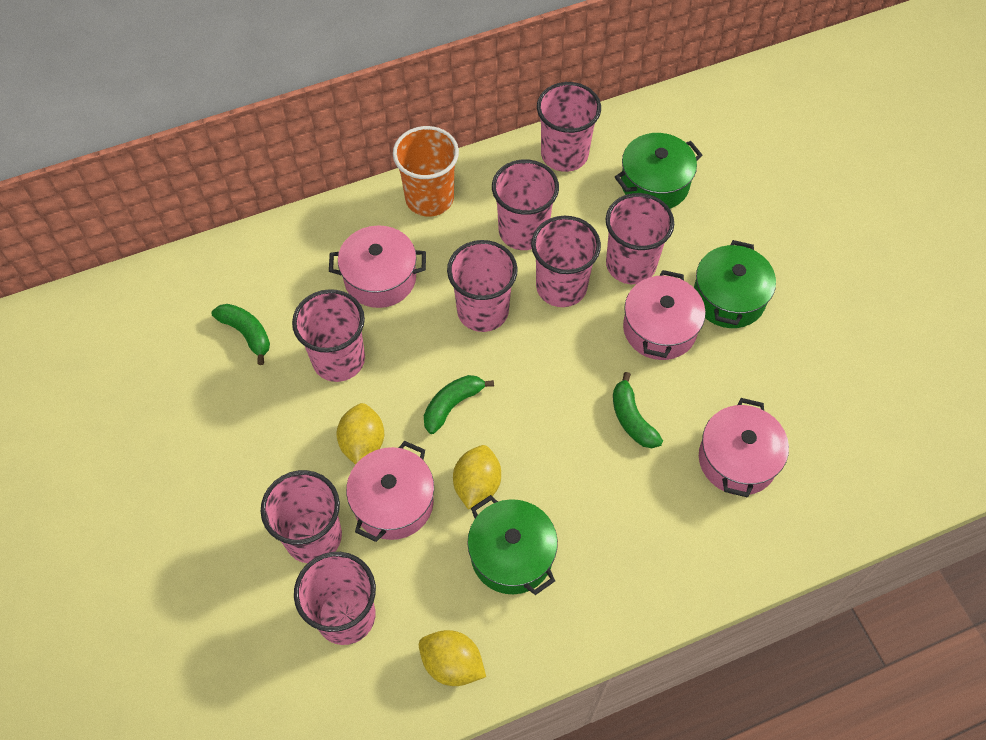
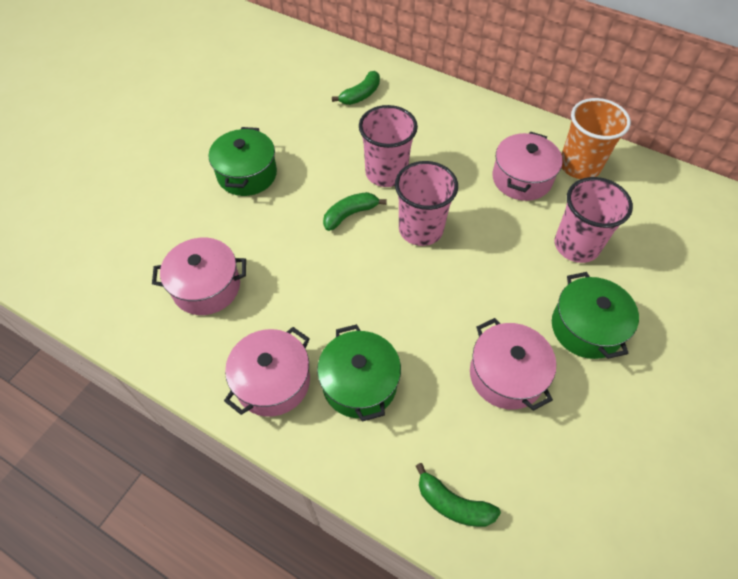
pink cup: [260,470,342,563] [292,289,365,382] [294,552,376,645] [447,240,518,332] [492,159,559,250] [531,216,601,307] [537,82,601,172] [606,193,674,284] = 8 -> [359,105,418,187] [395,161,458,246] [554,177,633,263] = 3
yellow lemon: [337,403,384,465] [419,630,486,686] [453,445,501,509] = 3 -> none = 0

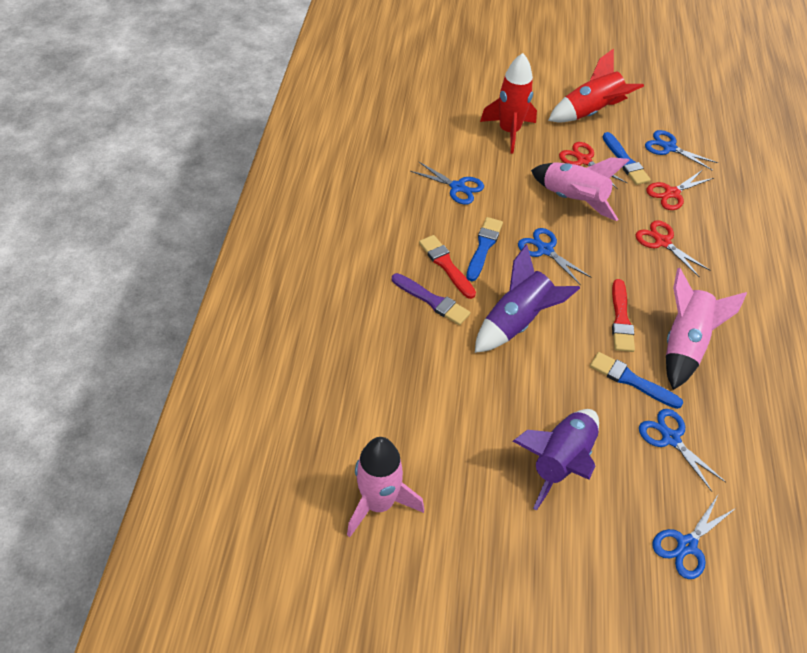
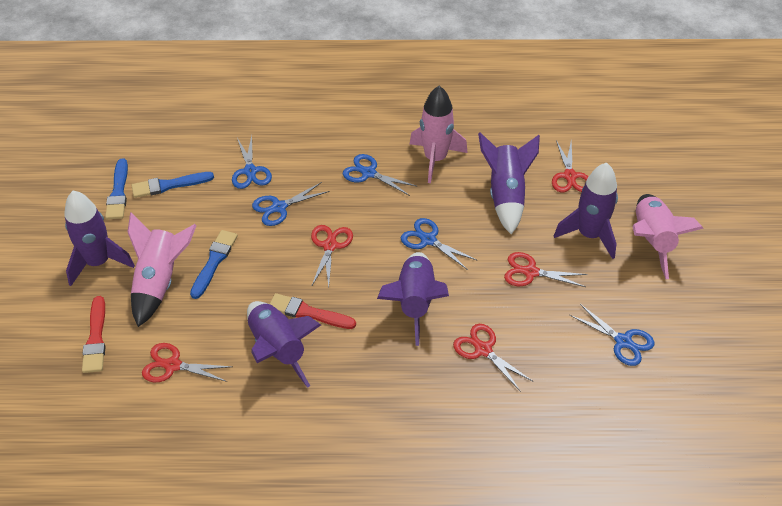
purple brush: [392,273,470,325] = 1 -> none = 0
purple rocket: [475,244,580,353] [513,409,599,511] = 2 -> [64,191,135,286] [247,301,321,388] [377,252,449,346] [478,132,540,234] [554,162,618,259] = 5
red rocket: [480,53,537,154] [548,48,644,123] = 2 -> none = 0
red scissors: [559,142,627,189] [636,220,710,278] [646,170,714,210] = 3 -> [142,343,233,382] [311,225,353,287] [453,324,534,392] [504,252,588,287] [552,140,588,192] = 5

### WORK REQUIRED:
Output all the records above exactly, but without their images.

### RESPONSE BOX:
pink cup: [260,470,342,563] [292,289,365,382] [294,552,376,645] [447,240,518,332] [492,159,559,250] [531,216,601,307] [537,82,601,172] [606,193,674,284] = 8 -> [359,105,418,187] [395,161,458,246] [554,177,633,263] = 3
yellow lemon: [337,403,384,465] [419,630,486,686] [453,445,501,509] = 3 -> none = 0

purple brush: [392,273,470,325] = 1 -> none = 0
purple rocket: [475,244,580,353] [513,409,599,511] = 2 -> [64,191,135,286] [247,301,321,388] [377,252,449,346] [478,132,540,234] [554,162,618,259] = 5
red rocket: [480,53,537,154] [548,48,644,123] = 2 -> none = 0
red scissors: [559,142,627,189] [636,220,710,278] [646,170,714,210] = 3 -> [142,343,233,382] [311,225,353,287] [453,324,534,392] [504,252,588,287] [552,140,588,192] = 5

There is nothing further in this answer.